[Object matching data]
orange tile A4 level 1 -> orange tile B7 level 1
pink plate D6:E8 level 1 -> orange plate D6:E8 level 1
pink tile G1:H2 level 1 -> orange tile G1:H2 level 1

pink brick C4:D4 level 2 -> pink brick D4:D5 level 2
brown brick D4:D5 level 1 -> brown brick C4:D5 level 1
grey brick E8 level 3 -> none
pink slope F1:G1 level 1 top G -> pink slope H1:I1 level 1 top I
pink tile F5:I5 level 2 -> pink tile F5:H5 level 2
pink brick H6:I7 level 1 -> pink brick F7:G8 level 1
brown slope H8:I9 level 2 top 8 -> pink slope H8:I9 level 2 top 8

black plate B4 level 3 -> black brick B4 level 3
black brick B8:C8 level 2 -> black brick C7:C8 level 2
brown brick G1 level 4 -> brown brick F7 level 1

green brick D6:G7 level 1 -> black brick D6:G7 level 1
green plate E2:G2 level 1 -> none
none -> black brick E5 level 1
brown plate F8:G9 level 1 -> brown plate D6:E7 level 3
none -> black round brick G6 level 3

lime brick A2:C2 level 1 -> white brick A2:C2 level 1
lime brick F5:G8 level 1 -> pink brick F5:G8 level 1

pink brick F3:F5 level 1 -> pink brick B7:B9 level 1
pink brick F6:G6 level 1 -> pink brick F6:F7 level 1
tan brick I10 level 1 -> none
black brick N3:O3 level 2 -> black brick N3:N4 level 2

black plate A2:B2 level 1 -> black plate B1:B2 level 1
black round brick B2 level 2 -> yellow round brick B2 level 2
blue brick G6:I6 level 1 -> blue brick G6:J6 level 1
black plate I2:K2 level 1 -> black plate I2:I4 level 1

→ Assignment:
Search the entries for "plate" and show every line that has it.

→ Exercise output:
pink plate D6:E8 level 1 -> orange plate D6:E8 level 1
black plate B4 level 3 -> black brick B4 level 3
green plate E2:G2 level 1 -> none
brown plate F8:G9 level 1 -> brown plate D6:E7 level 3
black plate A2:B2 level 1 -> black plate B1:B2 level 1
black plate I2:K2 level 1 -> black plate I2:I4 level 1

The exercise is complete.